* **ASSIGNED TASK**
The word "moved" appears in some lines of the entries. Say how many, and give nothing but the number.

* **RECORDS PROVIDED**

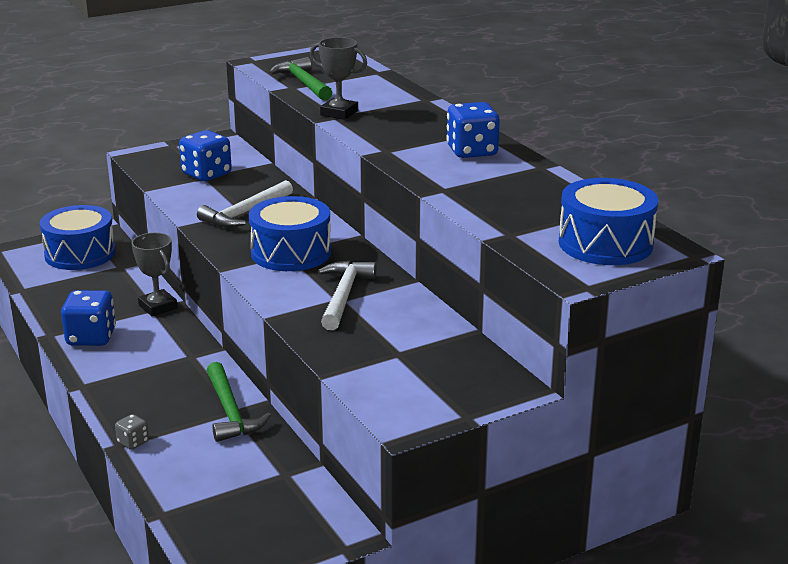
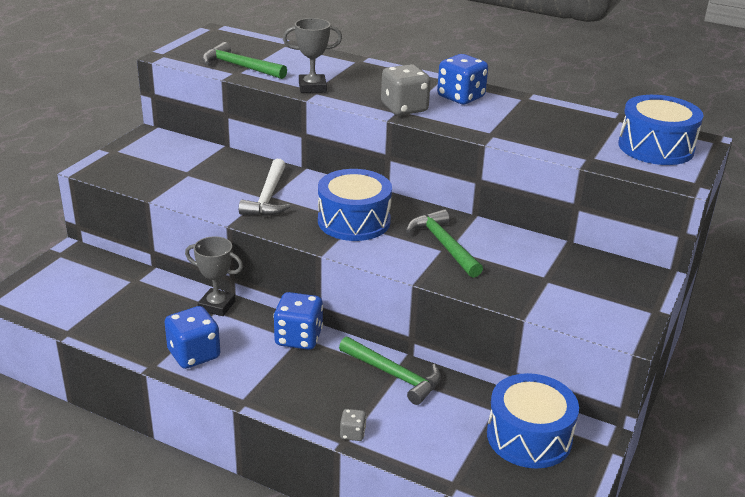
camera: 35 degrees left, 5 degrees up
blue drum [40,205,116,270] -> blue drum moved to [487,373,579,469]
blue dice [179,130,232,181] -> blue dice moved to [273,292,323,350]
white hammer [318,261,377,330] -> green hammer [406,209,483,278]
none -> grey dice [381,64,431,115]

* **RESPONSE TO THE EXERCISE**
2